Instructions to follow >>
Reproduce word for word the part of the data below that opens with the line containing "The white soft blanket at center requires" and closes with the line containing "Yes, you can", including both of those lines.

Listed records >>
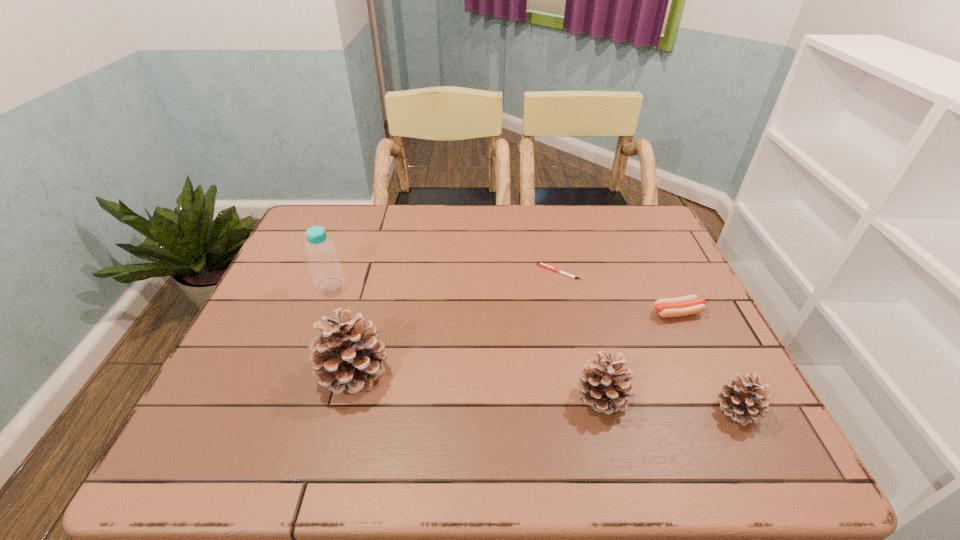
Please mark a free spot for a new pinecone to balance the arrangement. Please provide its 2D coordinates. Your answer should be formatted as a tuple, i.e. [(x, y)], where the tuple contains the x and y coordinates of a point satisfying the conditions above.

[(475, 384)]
---
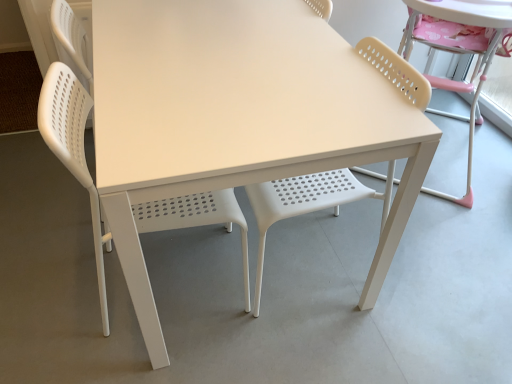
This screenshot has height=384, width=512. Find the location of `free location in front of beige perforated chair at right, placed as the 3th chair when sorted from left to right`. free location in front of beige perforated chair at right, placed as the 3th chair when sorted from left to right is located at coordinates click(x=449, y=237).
---
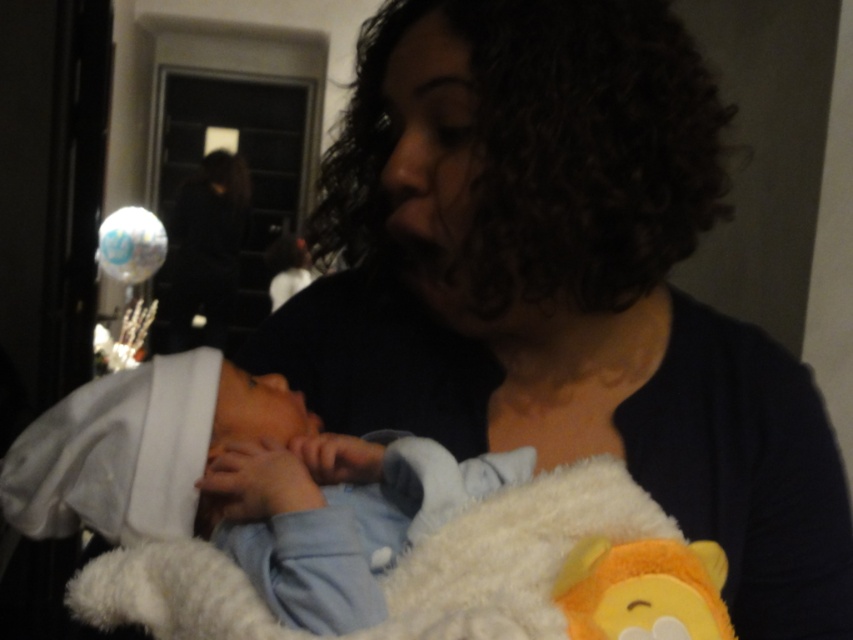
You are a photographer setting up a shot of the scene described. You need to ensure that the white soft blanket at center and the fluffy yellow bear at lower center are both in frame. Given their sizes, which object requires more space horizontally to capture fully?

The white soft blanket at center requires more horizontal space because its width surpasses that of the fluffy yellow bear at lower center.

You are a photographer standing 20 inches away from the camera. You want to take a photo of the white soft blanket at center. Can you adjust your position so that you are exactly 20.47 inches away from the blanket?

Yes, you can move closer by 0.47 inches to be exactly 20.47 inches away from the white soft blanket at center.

Answer to the problem >>
The white soft blanket at center requires more horizontal space because its width surpasses that of the fluffy yellow bear at lower center.

You are a photographer standing 20 inches away from the camera. You want to take a photo of the white soft blanket at center. Can you adjust your position so that you are exactly 20.47 inches away from the blanket?

Yes, you can move closer by 0.47 inches to be exactly 20.47 inches away from the white soft blanket at center.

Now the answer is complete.